■ **练习说明**
把含有“orange cross: rotated 8 degrees clockwise”的那一行到含有“green rectangle: rotated 32 degrees clockwise”的那一行（首尾两行都算在内）改写成 Markdown 表格，设“序号”和“行内容”两列，空行略去。

■ **所给材料**
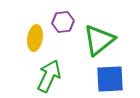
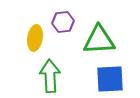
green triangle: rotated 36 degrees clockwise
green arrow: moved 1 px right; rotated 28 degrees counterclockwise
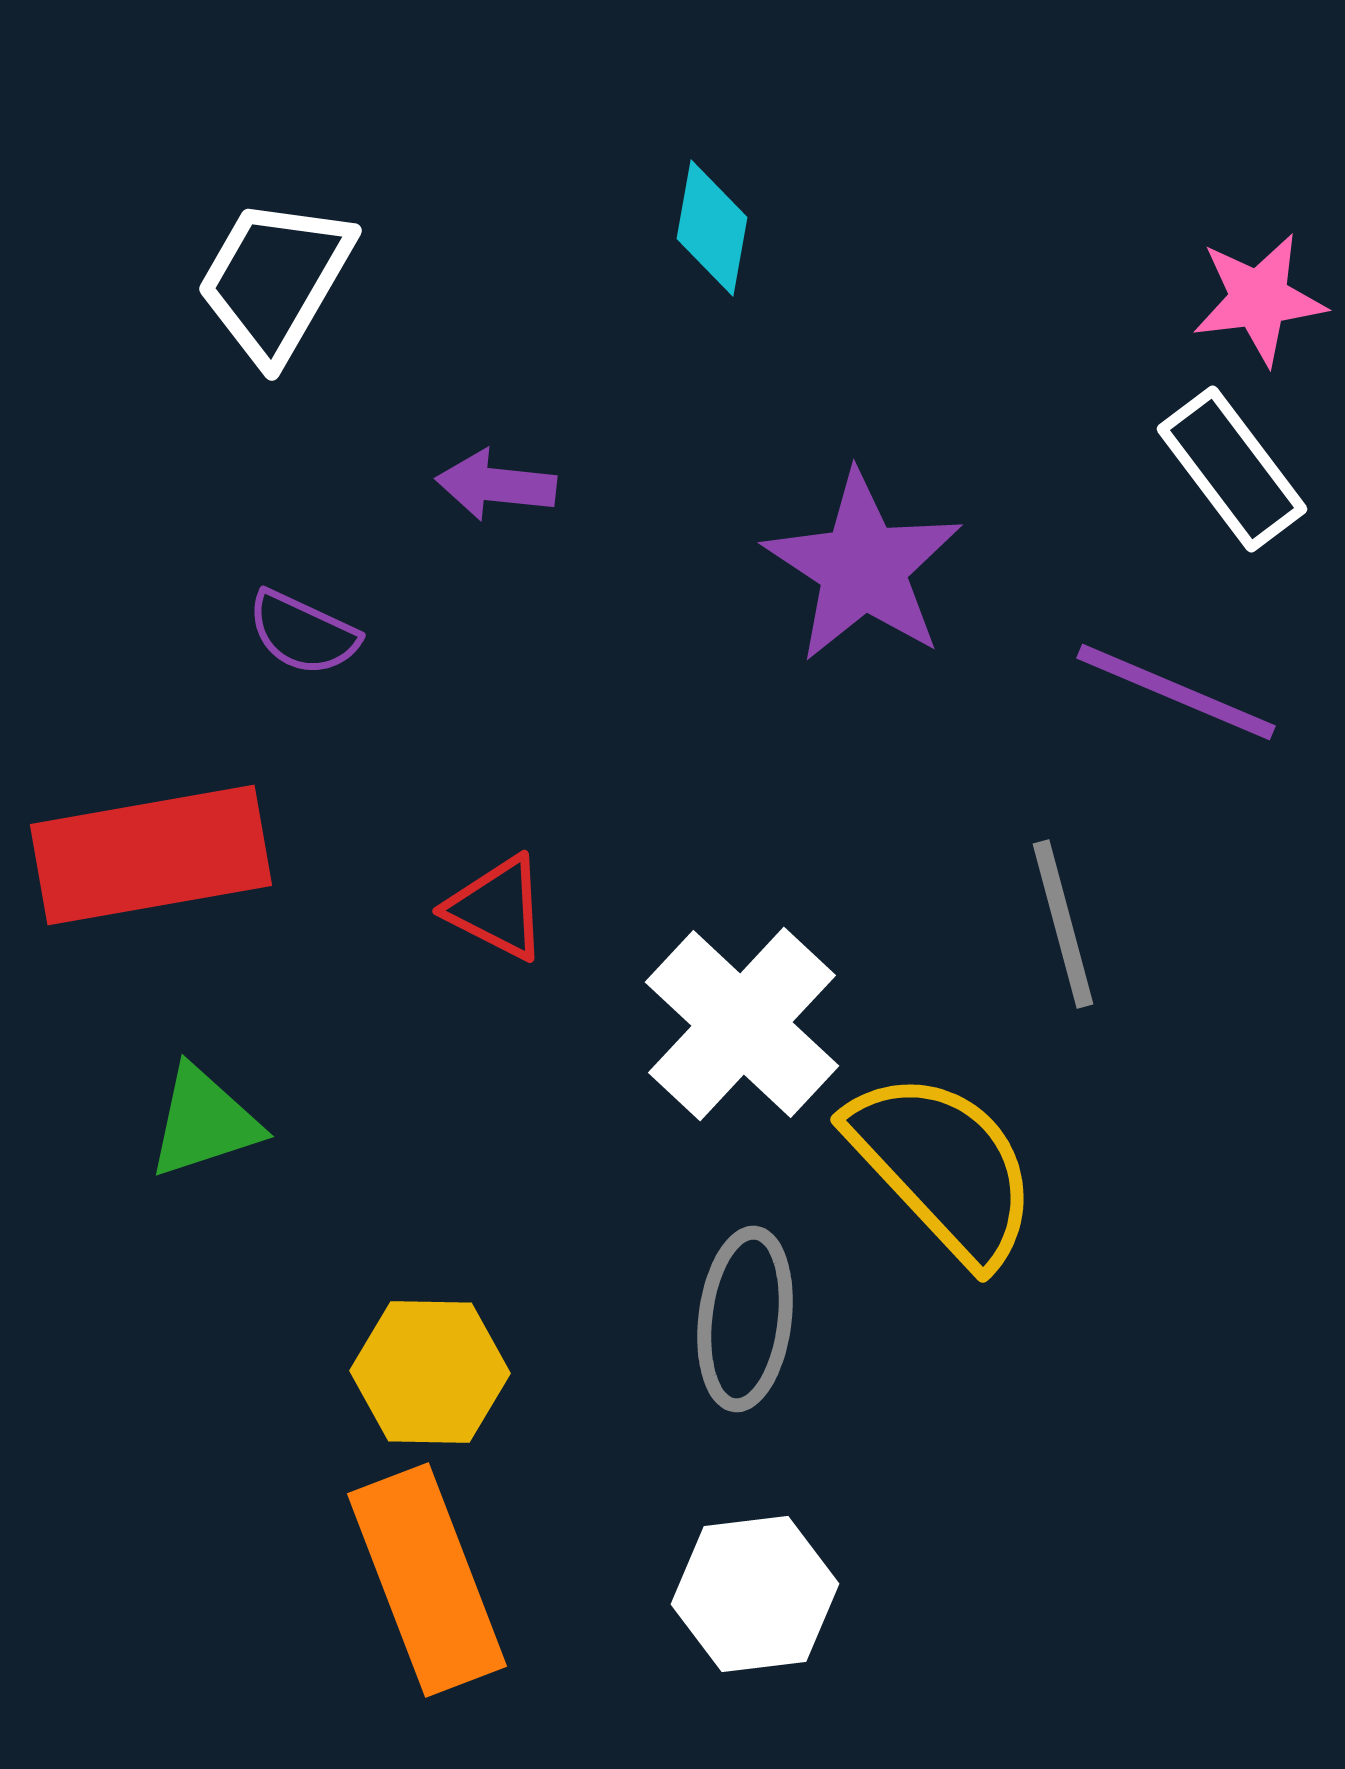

...

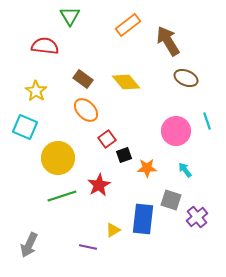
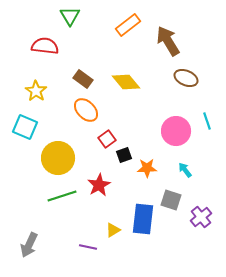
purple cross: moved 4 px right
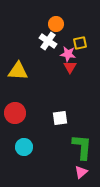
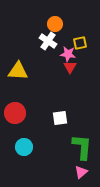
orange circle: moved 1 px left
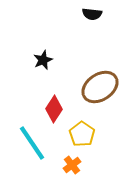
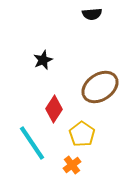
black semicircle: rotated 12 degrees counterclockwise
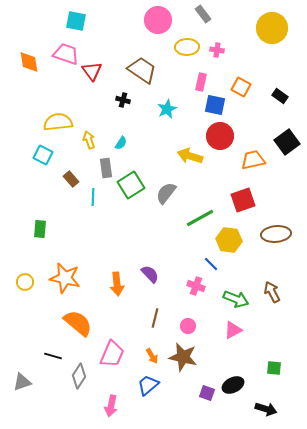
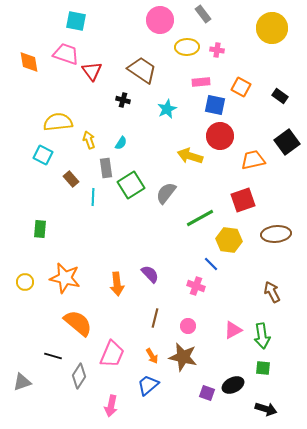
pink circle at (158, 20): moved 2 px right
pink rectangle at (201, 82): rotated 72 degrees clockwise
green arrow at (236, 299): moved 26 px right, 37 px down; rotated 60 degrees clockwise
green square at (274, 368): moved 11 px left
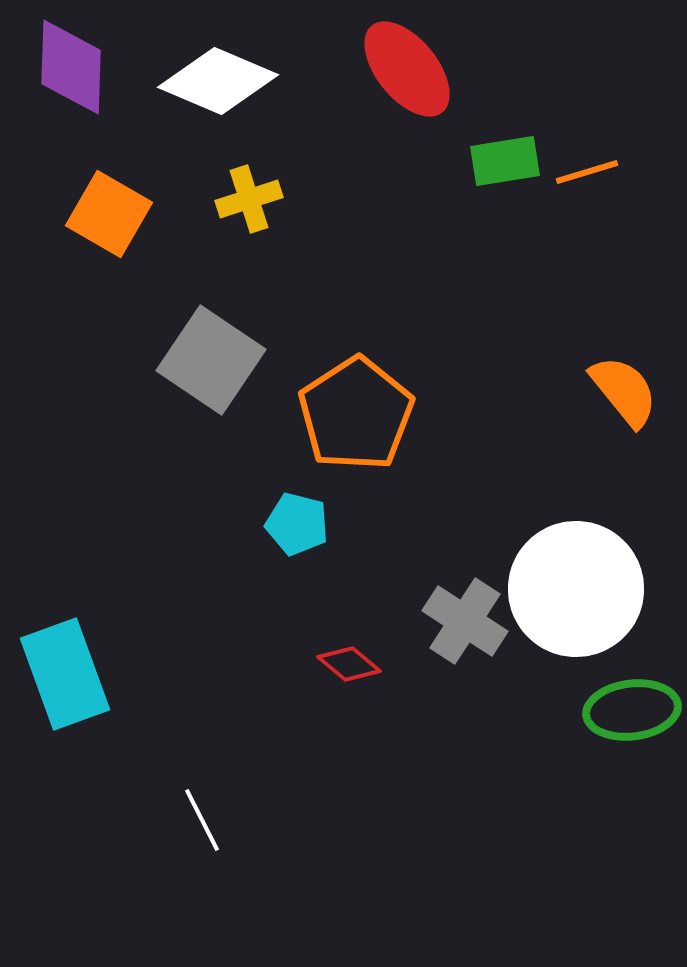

--

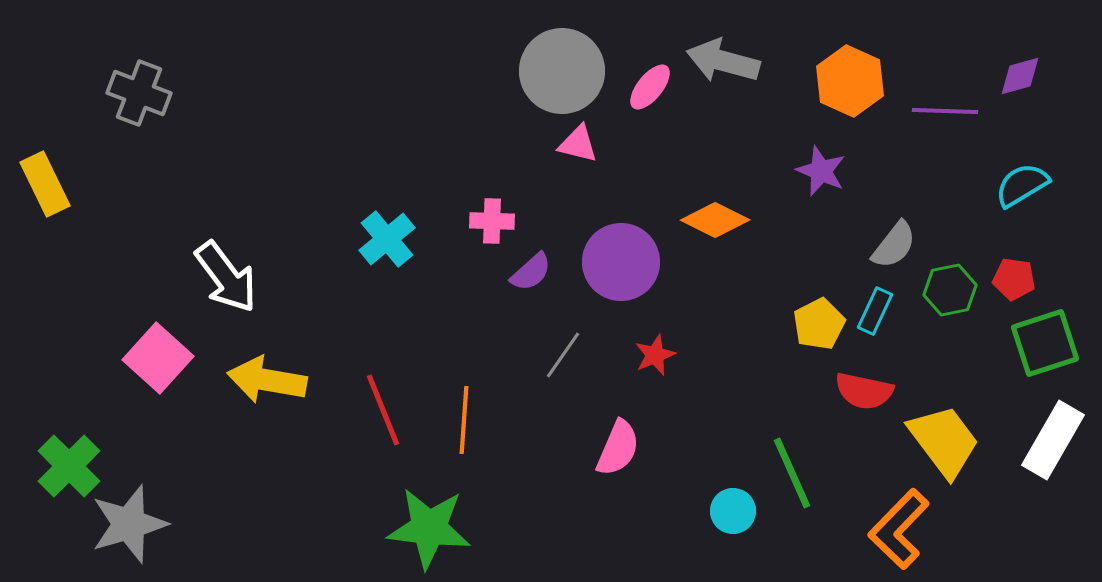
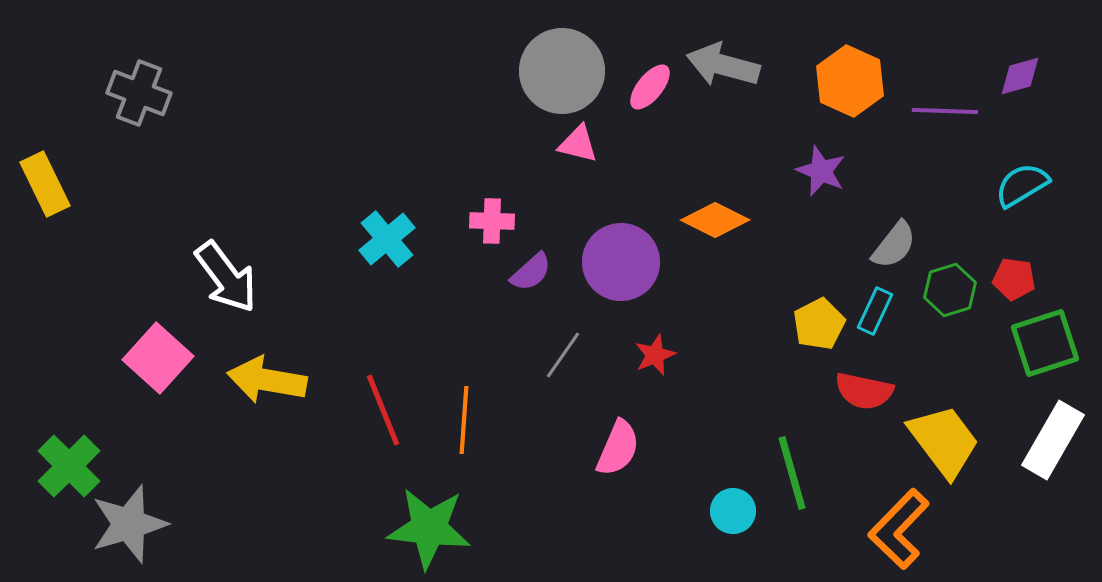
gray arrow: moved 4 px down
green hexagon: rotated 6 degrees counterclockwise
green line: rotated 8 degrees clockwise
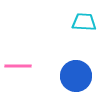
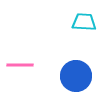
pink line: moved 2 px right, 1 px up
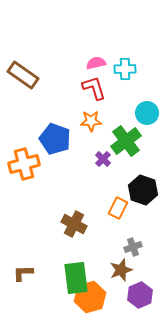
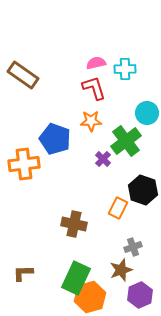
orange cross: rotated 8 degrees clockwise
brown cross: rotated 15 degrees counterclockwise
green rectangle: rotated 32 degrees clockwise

■ **最终答案**
| 序号 | 行内容 |
|---|---|
| 1 | orange cross: rotated 8 degrees clockwise |
| 2 | brown cross: rotated 15 degrees counterclockwise |
| 3 | green rectangle: rotated 32 degrees clockwise |